**REQUIRED WORK**
Type out the data again. Keep every line exactly the same.

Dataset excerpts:
↓↓↓
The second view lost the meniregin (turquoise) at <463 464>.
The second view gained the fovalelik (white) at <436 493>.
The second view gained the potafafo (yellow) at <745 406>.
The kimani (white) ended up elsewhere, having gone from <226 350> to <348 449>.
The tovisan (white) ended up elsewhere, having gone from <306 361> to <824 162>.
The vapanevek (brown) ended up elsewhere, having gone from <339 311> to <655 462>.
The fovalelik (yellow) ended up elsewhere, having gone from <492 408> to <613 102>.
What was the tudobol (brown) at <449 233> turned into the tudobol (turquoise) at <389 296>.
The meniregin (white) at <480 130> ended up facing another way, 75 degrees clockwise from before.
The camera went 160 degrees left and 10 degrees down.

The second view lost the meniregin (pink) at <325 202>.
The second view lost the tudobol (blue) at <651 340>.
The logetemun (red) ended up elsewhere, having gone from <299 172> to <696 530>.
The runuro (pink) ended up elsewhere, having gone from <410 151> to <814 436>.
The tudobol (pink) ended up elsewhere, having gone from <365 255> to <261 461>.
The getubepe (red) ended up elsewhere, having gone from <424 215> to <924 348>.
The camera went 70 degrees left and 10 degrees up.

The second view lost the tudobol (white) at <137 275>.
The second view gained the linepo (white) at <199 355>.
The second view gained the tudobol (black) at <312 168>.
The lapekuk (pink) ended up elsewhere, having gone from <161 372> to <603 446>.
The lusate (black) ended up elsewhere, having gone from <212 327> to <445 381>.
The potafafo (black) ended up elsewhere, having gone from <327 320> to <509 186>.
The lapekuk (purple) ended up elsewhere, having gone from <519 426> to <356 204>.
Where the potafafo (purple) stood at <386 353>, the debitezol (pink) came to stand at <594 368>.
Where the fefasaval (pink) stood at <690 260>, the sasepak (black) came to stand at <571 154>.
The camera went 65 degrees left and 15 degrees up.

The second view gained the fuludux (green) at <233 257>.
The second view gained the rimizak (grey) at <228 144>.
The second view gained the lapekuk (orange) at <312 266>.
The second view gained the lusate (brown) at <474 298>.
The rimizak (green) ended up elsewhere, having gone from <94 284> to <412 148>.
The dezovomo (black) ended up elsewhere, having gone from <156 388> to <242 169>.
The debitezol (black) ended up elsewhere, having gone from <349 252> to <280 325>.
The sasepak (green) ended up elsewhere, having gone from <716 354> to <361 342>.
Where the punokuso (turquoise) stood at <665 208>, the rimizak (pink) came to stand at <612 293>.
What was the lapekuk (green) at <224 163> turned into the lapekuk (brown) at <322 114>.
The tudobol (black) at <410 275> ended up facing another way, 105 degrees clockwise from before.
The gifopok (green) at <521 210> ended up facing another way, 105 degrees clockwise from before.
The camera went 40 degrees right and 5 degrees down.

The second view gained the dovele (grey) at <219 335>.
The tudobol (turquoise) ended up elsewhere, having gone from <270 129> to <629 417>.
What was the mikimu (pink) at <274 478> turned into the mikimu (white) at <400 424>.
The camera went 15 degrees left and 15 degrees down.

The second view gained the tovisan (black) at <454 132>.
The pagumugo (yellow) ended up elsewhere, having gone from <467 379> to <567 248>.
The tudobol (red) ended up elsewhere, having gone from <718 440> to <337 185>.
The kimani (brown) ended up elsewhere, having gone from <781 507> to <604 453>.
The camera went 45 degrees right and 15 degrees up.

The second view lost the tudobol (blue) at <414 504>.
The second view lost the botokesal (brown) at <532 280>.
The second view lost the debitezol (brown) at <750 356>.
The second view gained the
↑↑↑
**RESULT OF THE EXERCISE**
The second view lost the meniregin (turquoise) at <463 464>.
The second view gained the fovalelik (white) at <436 493>.
The second view gained the potafafo (yellow) at <745 406>.
The kimani (white) ended up elsewhere, having gone from <226 350> to <348 449>.
The tovisan (white) ended up elsewhere, having gone from <306 361> to <824 162>.
The vapanevek (brown) ended up elsewhere, having gone from <339 311> to <655 462>.
The fovalelik (yellow) ended up elsewhere, having gone from <492 408> to <613 102>.
What was the tudobol (brown) at <449 233> turned into the tudobol (turquoise) at <389 296>.
The meniregin (white) at <480 130> ended up facing another way, 75 degrees clockwise from before.
The camera went 160 degrees left and 10 degrees down.

The second view lost the meniregin (pink) at <325 202>.
The second view lost the tudobol (blue) at <651 340>.
The logetemun (red) ended up elsewhere, having gone from <299 172> to <696 530>.
The runuro (pink) ended up elsewhere, having gone from <410 151> to <814 436>.
The tudobol (pink) ended up elsewhere, having gone from <365 255> to <261 461>.
The getubepe (red) ended up elsewhere, having gone from <424 215> to <924 348>.
The camera went 70 degrees left and 10 degrees up.

The second view lost the tudobol (white) at <137 275>.
The second view gained the linepo (white) at <199 355>.
The second view gained the tudobol (black) at <312 168>.
The lapekuk (pink) ended up elsewhere, having gone from <161 372> to <603 446>.
The lusate (black) ended up elsewhere, having gone from <212 327> to <445 381>.
The potafafo (black) ended up elsewhere, having gone from <327 320> to <509 186>.
The lapekuk (purple) ended up elsewhere, having gone from <519 426> to <356 204>.
Where the potafafo (purple) stood at <386 353>, the debitezol (pink) came to stand at <594 368>.
Where the fefasaval (pink) stood at <690 260>, the sasepak (black) came to stand at <571 154>.
The camera went 65 degrees left and 15 degrees up.

The second view gained the fuludux (green) at <233 257>.
The second view gained the rimizak (grey) at <228 144>.
The second view gained the lapekuk (orange) at <312 266>.
The second view gained the lusate (brown) at <474 298>.
The rimizak (green) ended up elsewhere, having gone from <94 284> to <412 148>.
The dezovomo (black) ended up elsewhere, having gone from <156 388> to <242 169>.
The debitezol (black) ended up elsewhere, having gone from <349 252> to <280 325>.
The sasepak (green) ended up elsewhere, having gone from <716 354> to <361 342>.
Where the punokuso (turquoise) stood at <665 208>, the rimizak (pink) came to stand at <612 293>.
What was the lapekuk (green) at <224 163> turned into the lapekuk (brown) at <322 114>.
The tudobol (black) at <410 275> ended up facing another way, 105 degrees clockwise from before.
The gifopok (green) at <521 210> ended up facing another way, 105 degrees clockwise from before.
The camera went 40 degrees right and 5 degrees down.

The second view gained the dovele (grey) at <219 335>.
The tudobol (turquoise) ended up elsewhere, having gone from <270 129> to <629 417>.
What was the mikimu (pink) at <274 478> turned into the mikimu (white) at <400 424>.
The camera went 15 degrees left and 15 degrees down.

The second view gained the tovisan (black) at <454 132>.
The pagumugo (yellow) ended up elsewhere, having gone from <467 379> to <567 248>.
The tudobol (red) ended up elsewhere, having gone from <718 440> to <337 185>.
The kimani (brown) ended up elsewhere, having gone from <781 507> to <604 453>.
The camera went 45 degrees right and 15 degrees up.

The second view lost the tudobol (blue) at <414 504>.
The second view lost the botokesal (brown) at <532 280>.
The second view lost the debitezol (brown) at <750 356>.
The second view gained the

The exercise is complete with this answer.